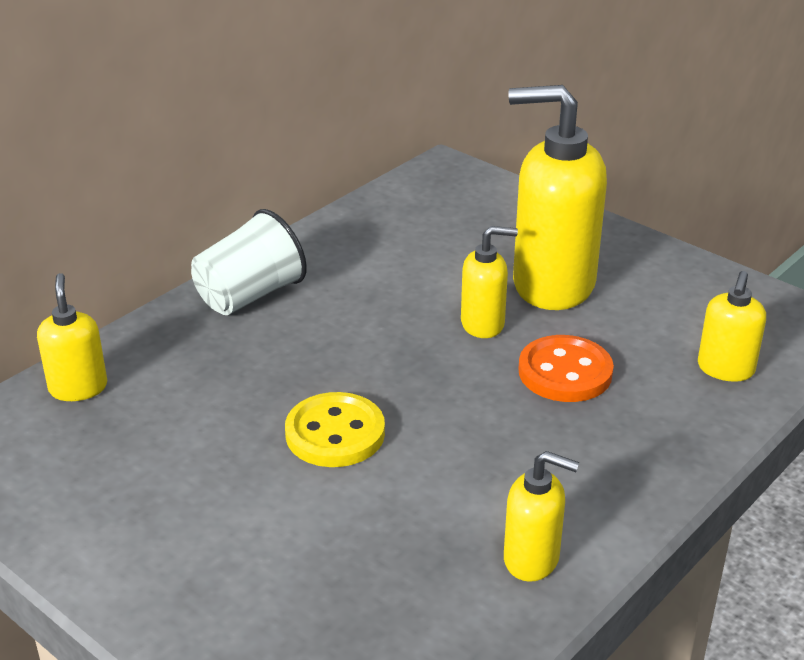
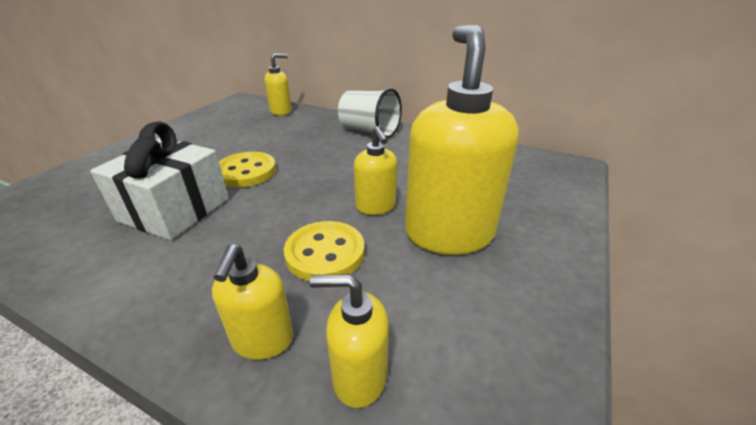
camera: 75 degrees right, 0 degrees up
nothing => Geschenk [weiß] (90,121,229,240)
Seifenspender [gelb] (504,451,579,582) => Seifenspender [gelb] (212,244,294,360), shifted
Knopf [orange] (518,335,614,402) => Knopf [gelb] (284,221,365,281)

================

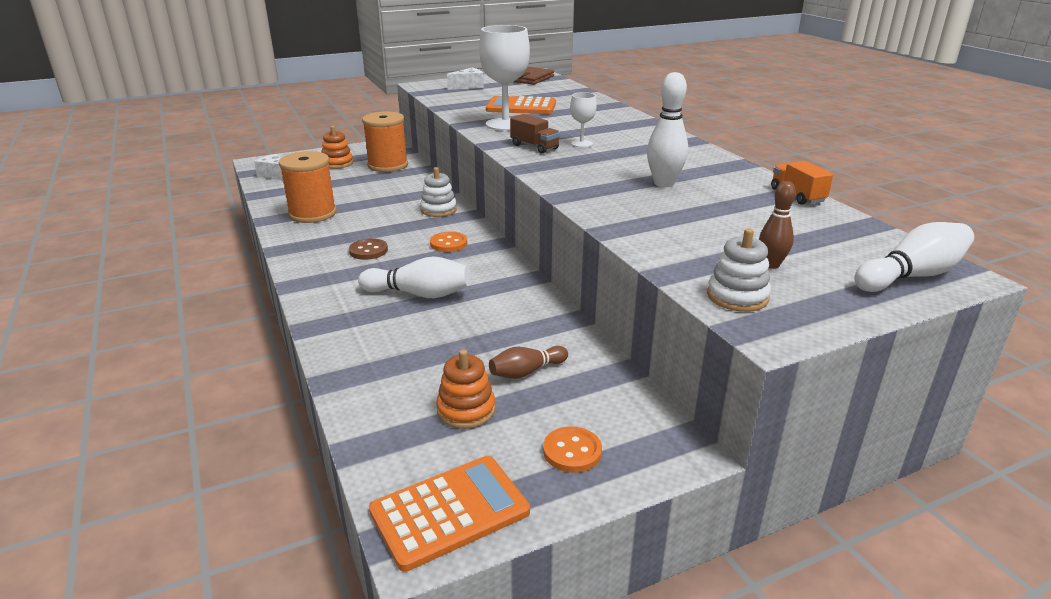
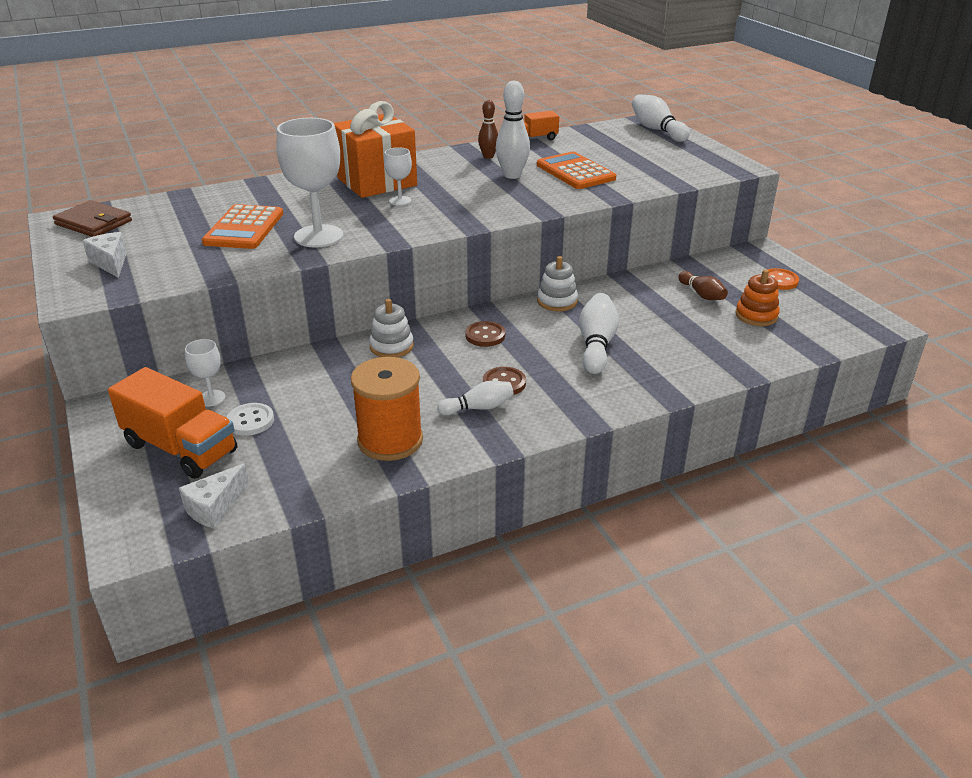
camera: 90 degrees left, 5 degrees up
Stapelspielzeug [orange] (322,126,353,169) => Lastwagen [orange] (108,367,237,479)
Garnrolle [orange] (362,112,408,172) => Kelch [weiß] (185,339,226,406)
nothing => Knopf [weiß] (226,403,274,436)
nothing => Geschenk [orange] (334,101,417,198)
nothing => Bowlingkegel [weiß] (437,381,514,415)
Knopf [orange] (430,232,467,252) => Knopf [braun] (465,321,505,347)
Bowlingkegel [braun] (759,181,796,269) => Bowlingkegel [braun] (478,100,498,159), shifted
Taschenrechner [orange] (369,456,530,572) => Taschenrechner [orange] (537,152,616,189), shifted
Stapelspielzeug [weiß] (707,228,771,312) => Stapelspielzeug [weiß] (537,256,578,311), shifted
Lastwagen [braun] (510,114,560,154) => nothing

================

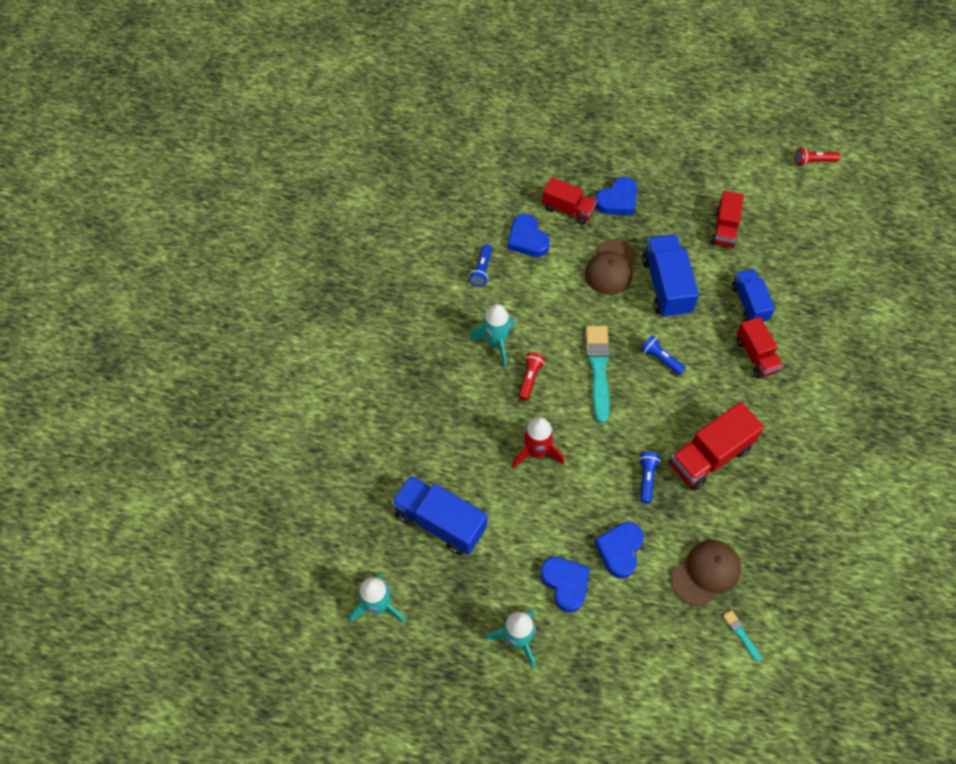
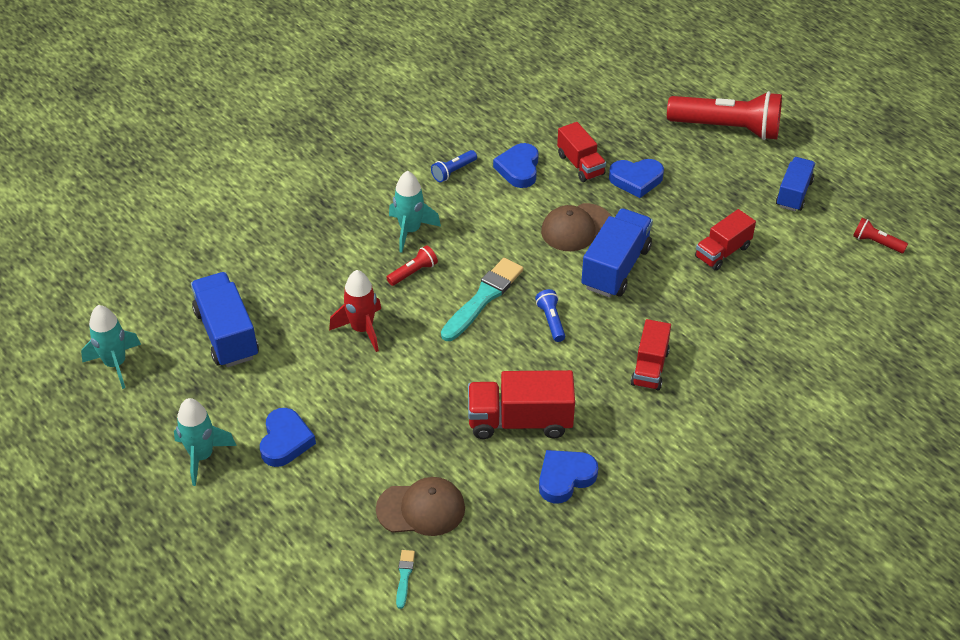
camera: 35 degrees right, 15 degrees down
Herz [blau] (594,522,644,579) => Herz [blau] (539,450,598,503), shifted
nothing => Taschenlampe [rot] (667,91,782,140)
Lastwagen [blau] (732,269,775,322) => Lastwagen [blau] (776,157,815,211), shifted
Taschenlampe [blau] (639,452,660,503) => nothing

================

WHAT THE TASK ASKS:
For this exercise, output exactly the lines above from the line with "camera: 90 degrees left, 5 degrees up" to the line with "nothing => Bowlingkegel", counting both, and leave out the rest.

RESPONSE TO THE TASK:
camera: 90 degrees left, 5 degrees up
Stapelspielzeug [orange] (322,126,353,169) => Lastwagen [orange] (108,367,237,479)
Garnrolle [orange] (362,112,408,172) => Kelch [weiß] (185,339,226,406)
nothing => Knopf [weiß] (226,403,274,436)
nothing => Geschenk [orange] (334,101,417,198)
nothing => Bowlingkegel [weiß] (437,381,514,415)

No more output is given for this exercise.